* **Work item**:
Pictures in the records below must be left out. Return exactly the lines from the line with "KEYS1 pin K1: 3 -> 7" to the line with "RADIO1 pin CSN: TX -> A0", both included.

(Data entries)
========================
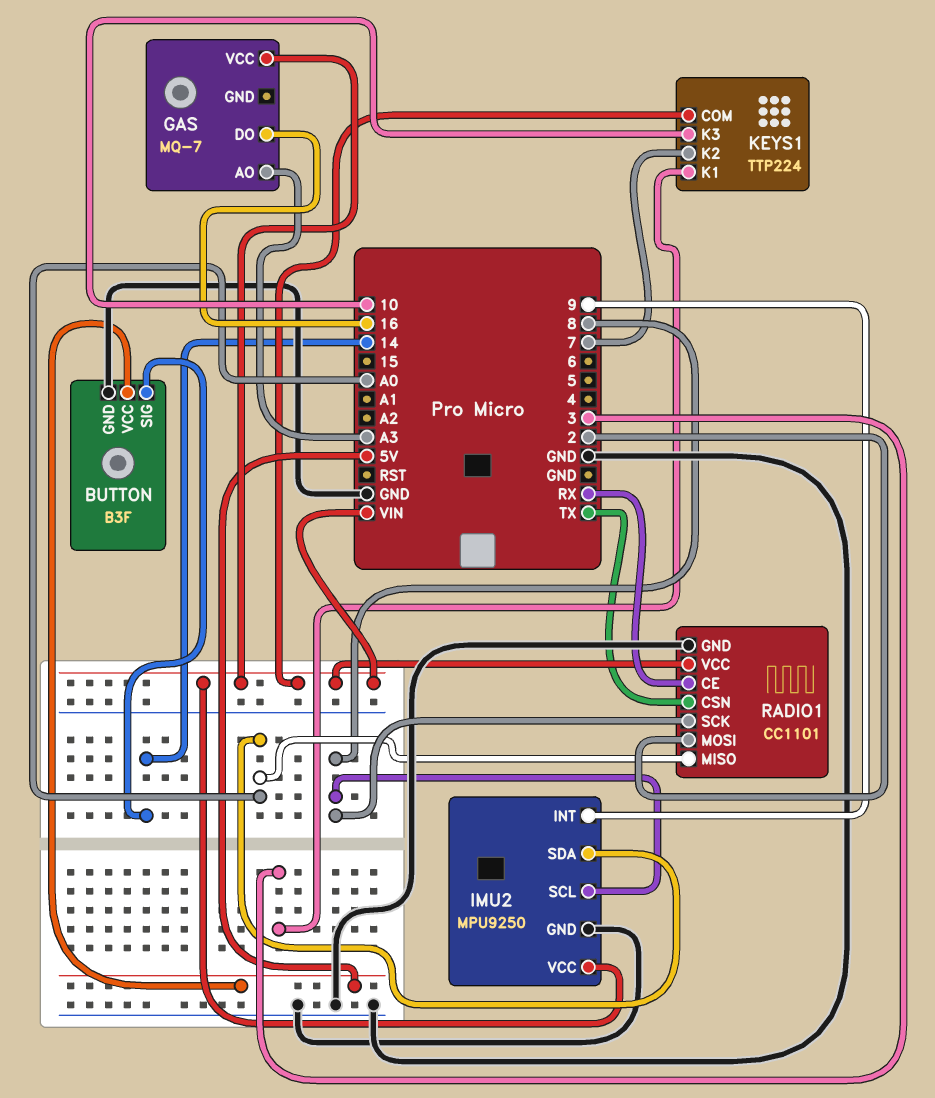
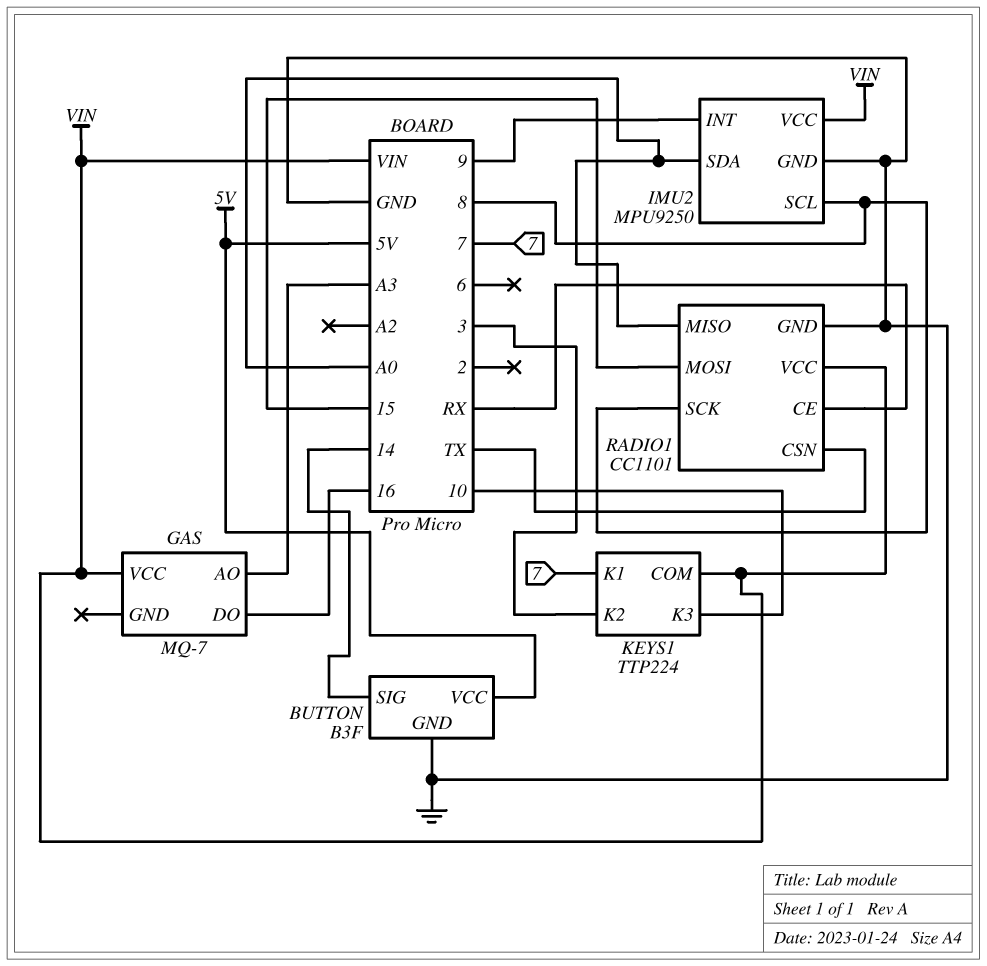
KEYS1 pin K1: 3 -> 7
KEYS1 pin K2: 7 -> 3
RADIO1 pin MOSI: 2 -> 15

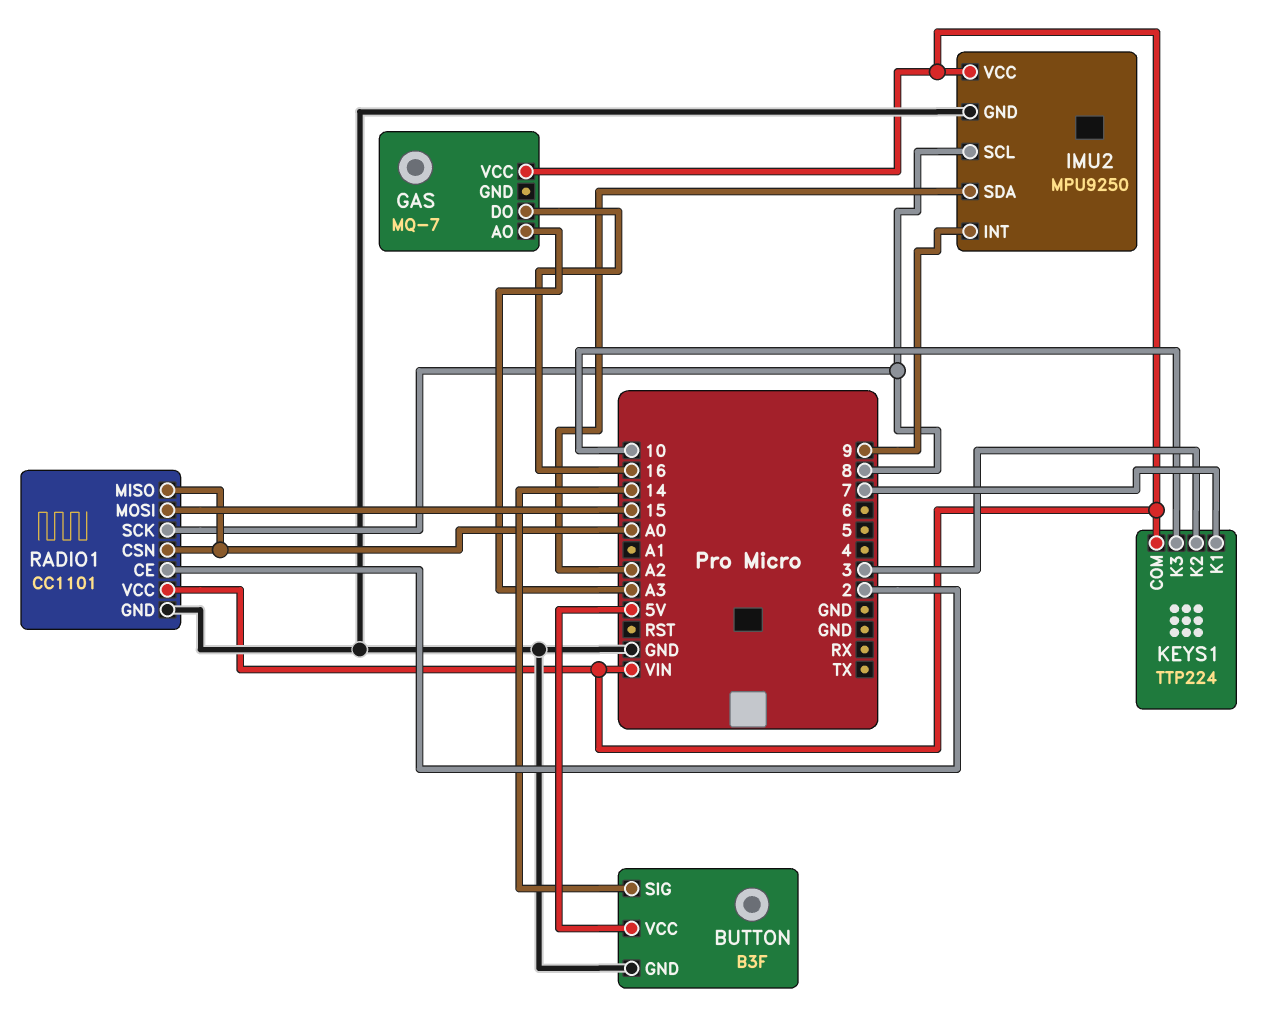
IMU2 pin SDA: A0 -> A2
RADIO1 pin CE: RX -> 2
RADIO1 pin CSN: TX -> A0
========================
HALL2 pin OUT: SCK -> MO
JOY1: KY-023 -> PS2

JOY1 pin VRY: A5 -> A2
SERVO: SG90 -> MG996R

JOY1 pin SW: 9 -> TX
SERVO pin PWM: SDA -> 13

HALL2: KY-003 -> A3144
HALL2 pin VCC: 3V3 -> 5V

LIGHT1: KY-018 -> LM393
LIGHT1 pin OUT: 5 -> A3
========================
* **Response**:
KEYS1 pin K1: 3 -> 7
KEYS1 pin K2: 7 -> 3
RADIO1 pin MOSI: 2 -> 15

IMU2 pin SDA: A0 -> A2
RADIO1 pin CE: RX -> 2
RADIO1 pin CSN: TX -> A0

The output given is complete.